EXERCISE PROMPT :: Quote the lines starting at the one containing "195: (703, 267)" and ending at the one containing "73: (441, 455)", both included, copying them without any change.

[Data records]
-- BEGIN --

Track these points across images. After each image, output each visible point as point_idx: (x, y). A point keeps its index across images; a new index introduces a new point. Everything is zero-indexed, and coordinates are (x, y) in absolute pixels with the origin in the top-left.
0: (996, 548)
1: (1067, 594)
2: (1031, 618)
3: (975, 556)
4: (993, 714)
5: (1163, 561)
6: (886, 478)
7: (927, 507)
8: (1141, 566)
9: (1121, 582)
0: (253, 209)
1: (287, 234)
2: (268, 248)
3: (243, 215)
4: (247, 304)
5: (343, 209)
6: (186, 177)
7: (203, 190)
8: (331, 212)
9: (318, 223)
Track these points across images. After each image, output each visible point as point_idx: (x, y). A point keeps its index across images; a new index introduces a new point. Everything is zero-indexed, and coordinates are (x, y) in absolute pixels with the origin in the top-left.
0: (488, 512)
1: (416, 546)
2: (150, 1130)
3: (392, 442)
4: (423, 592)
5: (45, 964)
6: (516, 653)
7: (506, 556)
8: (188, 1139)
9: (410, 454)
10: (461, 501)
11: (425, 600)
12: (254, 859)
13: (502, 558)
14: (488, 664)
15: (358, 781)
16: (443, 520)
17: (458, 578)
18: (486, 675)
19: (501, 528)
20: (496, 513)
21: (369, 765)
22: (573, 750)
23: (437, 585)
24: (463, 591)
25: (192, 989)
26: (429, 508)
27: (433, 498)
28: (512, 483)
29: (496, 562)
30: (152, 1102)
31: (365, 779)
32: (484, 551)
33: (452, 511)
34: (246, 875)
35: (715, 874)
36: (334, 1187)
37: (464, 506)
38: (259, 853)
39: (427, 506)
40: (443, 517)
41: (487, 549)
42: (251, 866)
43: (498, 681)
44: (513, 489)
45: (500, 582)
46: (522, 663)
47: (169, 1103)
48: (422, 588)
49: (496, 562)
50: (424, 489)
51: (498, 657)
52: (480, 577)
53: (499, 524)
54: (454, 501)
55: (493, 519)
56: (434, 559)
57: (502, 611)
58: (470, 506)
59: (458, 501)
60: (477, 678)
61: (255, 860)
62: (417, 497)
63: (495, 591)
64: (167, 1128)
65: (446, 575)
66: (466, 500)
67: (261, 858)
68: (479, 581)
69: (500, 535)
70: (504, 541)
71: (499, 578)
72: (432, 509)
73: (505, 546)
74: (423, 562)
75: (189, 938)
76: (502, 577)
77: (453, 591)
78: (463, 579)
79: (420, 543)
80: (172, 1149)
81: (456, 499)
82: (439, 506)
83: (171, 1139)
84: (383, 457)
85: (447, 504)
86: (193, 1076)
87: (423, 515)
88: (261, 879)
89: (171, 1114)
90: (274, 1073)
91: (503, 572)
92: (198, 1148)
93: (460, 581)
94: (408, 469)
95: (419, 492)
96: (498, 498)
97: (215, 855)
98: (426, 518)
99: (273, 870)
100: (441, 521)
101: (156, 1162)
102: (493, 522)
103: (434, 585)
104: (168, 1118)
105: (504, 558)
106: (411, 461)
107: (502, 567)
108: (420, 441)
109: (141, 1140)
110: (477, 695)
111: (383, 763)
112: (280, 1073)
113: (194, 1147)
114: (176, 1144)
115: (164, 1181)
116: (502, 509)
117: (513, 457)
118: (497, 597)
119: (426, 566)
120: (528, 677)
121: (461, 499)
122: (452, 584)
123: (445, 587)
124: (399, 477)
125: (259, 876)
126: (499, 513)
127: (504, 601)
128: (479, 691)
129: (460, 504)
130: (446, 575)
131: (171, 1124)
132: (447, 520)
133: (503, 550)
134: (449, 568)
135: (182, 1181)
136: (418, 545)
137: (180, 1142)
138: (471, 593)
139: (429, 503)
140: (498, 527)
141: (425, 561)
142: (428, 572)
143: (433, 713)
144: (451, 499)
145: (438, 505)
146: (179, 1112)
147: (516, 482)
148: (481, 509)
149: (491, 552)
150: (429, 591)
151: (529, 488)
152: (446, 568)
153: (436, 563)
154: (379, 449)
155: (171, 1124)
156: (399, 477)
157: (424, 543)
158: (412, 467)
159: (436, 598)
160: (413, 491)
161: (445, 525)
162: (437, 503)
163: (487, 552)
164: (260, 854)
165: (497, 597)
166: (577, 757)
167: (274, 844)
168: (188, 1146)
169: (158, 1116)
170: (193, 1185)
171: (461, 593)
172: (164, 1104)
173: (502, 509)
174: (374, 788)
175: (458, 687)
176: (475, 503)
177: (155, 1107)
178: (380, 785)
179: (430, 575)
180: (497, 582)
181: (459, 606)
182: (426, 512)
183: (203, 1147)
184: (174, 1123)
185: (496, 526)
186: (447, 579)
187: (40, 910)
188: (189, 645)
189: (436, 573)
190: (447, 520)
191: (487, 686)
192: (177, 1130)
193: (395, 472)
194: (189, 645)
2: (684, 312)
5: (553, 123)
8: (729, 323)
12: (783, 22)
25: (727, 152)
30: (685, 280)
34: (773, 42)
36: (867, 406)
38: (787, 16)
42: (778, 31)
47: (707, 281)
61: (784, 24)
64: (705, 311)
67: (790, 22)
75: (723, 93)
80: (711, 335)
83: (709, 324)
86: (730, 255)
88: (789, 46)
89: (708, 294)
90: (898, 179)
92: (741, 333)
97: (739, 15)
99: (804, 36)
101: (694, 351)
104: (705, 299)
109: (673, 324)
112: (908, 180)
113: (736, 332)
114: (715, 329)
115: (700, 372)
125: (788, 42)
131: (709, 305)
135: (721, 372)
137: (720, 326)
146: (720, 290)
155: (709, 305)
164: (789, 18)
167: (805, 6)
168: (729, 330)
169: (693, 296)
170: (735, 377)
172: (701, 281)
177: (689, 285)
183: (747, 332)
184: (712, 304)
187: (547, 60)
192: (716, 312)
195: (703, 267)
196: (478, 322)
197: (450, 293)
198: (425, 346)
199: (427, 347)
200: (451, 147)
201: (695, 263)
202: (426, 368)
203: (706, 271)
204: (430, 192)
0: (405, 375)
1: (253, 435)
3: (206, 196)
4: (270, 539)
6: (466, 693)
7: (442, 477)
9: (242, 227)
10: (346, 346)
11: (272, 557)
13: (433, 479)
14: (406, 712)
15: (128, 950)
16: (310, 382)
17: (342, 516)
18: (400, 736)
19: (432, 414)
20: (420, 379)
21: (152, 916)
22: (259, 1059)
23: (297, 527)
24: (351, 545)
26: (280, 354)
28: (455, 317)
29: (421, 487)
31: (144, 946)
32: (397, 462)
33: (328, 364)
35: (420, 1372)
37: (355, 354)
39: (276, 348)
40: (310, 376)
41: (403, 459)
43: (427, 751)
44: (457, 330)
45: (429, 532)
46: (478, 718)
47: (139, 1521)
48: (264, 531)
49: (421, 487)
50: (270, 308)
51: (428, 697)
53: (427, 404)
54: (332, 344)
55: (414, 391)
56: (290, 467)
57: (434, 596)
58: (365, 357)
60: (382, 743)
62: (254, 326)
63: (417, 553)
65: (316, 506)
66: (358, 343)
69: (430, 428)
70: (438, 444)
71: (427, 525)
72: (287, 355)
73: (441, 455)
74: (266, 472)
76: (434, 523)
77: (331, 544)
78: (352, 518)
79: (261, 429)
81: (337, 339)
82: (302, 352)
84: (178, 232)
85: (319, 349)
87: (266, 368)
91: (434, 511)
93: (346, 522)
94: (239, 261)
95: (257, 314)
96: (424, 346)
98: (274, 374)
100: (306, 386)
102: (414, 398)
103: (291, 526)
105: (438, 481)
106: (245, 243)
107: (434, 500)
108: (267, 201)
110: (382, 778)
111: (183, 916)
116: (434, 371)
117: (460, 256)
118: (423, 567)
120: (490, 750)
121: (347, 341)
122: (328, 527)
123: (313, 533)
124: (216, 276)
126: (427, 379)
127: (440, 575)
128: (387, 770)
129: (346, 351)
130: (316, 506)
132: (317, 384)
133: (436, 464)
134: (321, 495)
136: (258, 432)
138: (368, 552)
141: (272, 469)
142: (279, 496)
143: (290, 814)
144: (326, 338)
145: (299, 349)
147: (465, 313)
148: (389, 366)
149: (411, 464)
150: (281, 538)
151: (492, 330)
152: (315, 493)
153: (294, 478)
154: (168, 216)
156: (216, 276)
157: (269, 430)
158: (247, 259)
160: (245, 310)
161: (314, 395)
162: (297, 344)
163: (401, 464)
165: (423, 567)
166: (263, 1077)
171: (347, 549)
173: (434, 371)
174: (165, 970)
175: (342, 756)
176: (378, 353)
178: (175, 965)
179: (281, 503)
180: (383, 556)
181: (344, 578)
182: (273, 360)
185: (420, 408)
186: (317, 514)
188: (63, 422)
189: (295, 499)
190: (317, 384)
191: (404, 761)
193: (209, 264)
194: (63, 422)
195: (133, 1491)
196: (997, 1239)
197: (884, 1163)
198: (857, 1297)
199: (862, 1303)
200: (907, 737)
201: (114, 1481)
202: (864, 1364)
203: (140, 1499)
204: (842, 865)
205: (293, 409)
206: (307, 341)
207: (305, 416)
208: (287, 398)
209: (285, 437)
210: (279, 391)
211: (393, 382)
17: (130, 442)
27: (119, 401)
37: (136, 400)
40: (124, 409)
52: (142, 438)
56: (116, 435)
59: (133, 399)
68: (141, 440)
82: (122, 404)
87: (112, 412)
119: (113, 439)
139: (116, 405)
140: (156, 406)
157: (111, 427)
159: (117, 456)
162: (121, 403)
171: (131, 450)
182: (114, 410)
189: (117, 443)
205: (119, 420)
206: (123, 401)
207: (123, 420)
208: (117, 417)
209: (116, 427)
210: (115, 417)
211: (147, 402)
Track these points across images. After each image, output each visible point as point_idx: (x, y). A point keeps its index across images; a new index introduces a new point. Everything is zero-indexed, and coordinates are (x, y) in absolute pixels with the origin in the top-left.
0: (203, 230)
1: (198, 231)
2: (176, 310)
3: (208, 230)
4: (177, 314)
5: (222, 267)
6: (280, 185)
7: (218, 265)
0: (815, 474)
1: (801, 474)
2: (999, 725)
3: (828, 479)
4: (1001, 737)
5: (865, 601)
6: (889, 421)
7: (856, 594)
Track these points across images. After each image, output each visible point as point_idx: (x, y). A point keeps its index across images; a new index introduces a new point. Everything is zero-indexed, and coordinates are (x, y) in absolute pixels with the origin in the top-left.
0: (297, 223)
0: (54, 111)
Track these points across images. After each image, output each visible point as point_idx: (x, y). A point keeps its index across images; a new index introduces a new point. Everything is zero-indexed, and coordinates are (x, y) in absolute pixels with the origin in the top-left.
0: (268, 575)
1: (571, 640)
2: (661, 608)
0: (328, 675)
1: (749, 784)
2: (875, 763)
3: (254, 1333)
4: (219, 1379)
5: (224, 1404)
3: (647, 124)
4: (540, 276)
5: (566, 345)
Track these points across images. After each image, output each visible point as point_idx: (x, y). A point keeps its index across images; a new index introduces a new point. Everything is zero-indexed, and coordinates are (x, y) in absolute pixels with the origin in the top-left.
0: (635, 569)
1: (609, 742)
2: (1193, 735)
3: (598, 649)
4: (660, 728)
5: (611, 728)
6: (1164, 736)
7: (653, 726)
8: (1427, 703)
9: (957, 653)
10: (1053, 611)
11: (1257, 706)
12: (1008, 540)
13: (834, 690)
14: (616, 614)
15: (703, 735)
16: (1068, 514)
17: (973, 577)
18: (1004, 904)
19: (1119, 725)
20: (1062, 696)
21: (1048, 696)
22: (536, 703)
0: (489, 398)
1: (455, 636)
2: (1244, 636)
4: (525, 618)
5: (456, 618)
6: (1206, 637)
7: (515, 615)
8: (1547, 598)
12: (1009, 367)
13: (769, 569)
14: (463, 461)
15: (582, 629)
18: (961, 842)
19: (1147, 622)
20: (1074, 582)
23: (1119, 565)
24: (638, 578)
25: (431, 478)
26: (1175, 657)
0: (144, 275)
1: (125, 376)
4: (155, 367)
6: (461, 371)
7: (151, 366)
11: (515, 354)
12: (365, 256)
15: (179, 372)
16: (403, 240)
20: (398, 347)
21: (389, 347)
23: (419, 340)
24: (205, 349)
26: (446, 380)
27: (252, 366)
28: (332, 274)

-- END --

FINISHED EXERCISE ::
195: (703, 267)
196: (478, 322)
197: (450, 293)
198: (425, 346)
199: (427, 347)
200: (451, 147)
201: (695, 263)
202: (426, 368)
203: (706, 271)
204: (430, 192)
0: (405, 375)
1: (253, 435)
3: (206, 196)
4: (270, 539)
6: (466, 693)
7: (442, 477)
9: (242, 227)
10: (346, 346)
11: (272, 557)
13: (433, 479)
14: (406, 712)
15: (128, 950)
16: (310, 382)
17: (342, 516)
18: (400, 736)
19: (432, 414)
20: (420, 379)
21: (152, 916)
22: (259, 1059)
23: (297, 527)
24: (351, 545)
26: (280, 354)
28: (455, 317)
29: (421, 487)
31: (144, 946)
32: (397, 462)
33: (328, 364)
35: (420, 1372)
37: (355, 354)
39: (276, 348)
40: (310, 376)
41: (403, 459)
43: (427, 751)
44: (457, 330)
45: (429, 532)
46: (478, 718)
47: (139, 1521)
48: (264, 531)
49: (421, 487)
50: (270, 308)
51: (428, 697)
53: (427, 404)
54: (332, 344)
55: (414, 391)
56: (290, 467)
57: (434, 596)
58: (365, 357)
60: (382, 743)
62: (254, 326)
63: (417, 553)
65: (316, 506)
66: (358, 343)
69: (430, 428)
70: (438, 444)
71: (427, 525)
72: (287, 355)
73: (441, 455)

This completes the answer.